=== Section Start ===
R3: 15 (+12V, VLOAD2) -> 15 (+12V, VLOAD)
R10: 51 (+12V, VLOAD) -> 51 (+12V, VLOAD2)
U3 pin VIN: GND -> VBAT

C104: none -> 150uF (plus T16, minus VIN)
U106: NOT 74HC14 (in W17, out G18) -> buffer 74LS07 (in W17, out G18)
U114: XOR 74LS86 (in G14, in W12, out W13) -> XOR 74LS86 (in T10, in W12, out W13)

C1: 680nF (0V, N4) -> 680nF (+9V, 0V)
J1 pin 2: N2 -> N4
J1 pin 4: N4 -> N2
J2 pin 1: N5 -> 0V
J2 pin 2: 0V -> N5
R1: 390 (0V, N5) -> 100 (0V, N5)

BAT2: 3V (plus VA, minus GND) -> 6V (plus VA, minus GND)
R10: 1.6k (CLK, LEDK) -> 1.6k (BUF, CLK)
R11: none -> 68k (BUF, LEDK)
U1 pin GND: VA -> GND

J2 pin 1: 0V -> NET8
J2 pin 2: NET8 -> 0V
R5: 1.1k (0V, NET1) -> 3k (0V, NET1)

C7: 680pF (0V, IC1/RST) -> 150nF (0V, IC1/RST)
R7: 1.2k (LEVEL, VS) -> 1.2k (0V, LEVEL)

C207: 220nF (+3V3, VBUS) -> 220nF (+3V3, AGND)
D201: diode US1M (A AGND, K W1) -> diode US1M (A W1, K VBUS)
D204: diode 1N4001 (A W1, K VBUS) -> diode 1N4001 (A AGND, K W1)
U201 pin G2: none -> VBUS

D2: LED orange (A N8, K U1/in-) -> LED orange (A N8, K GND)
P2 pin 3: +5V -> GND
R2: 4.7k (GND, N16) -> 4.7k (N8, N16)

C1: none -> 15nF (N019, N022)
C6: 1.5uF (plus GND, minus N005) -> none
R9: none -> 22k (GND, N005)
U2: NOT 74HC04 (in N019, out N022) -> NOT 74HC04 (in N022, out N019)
=== Section End ===
Activity: Output the listing above word for word, from the opening line through the line that contains "J1 pin 4: N4 -> N2", and leave out everything after it.

Solution to the exercise:
R3: 15 (+12V, VLOAD2) -> 15 (+12V, VLOAD)
R10: 51 (+12V, VLOAD) -> 51 (+12V, VLOAD2)
U3 pin VIN: GND -> VBAT

C104: none -> 150uF (plus T16, minus VIN)
U106: NOT 74HC14 (in W17, out G18) -> buffer 74LS07 (in W17, out G18)
U114: XOR 74LS86 (in G14, in W12, out W13) -> XOR 74LS86 (in T10, in W12, out W13)

C1: 680nF (0V, N4) -> 680nF (+9V, 0V)
J1 pin 2: N2 -> N4
J1 pin 4: N4 -> N2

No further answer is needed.